Dataset below:

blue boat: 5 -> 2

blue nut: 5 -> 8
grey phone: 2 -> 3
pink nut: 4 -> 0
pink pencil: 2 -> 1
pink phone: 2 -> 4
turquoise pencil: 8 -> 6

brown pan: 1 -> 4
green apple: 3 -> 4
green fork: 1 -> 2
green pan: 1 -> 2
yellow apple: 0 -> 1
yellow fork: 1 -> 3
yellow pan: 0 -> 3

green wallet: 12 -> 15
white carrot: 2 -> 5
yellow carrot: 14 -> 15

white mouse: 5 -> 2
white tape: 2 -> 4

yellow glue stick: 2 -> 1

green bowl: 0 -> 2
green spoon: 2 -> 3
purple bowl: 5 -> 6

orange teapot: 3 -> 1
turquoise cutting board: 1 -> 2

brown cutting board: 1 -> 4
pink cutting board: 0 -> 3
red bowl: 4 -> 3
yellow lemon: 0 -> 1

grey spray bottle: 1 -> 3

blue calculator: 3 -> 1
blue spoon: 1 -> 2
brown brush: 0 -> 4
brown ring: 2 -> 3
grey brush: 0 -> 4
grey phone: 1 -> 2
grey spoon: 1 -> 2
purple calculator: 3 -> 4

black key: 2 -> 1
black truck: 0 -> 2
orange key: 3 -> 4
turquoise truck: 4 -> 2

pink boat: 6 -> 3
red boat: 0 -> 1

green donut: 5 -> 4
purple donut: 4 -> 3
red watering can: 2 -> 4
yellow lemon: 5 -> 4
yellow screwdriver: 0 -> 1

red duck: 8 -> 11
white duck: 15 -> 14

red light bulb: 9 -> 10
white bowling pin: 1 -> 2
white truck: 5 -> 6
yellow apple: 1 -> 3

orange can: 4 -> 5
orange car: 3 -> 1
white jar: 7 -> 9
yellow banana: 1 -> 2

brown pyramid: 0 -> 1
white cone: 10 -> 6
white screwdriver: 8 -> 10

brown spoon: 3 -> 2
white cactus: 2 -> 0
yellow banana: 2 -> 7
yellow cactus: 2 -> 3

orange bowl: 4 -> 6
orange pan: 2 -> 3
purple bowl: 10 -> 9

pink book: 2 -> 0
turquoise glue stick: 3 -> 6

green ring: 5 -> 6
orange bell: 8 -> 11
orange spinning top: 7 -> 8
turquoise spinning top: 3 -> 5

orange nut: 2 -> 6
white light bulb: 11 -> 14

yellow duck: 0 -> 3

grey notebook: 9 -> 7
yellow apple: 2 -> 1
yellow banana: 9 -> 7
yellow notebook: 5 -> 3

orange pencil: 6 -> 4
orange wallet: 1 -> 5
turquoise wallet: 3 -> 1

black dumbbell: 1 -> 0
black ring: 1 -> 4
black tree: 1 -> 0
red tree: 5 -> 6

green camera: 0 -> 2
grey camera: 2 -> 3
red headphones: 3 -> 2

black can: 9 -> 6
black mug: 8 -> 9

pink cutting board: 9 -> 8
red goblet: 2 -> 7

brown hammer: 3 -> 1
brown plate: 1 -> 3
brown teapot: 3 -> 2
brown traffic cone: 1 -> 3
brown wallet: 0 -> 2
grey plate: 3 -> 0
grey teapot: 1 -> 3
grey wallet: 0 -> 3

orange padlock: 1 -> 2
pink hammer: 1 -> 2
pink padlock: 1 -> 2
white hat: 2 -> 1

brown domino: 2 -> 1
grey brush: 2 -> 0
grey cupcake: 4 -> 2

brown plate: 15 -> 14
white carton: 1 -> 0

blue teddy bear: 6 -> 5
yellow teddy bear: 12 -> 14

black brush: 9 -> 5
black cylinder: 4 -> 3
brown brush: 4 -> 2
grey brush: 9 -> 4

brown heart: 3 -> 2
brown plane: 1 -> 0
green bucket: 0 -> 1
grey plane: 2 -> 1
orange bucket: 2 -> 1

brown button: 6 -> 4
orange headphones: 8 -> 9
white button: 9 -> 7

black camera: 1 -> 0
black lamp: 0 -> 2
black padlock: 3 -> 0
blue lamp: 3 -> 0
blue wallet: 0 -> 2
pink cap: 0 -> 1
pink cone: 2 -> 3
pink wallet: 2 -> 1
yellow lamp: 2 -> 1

End of Dataset.

What to do => How many of the lines above include the word "stick"? Give that number without comment.

Response for this exercise => 2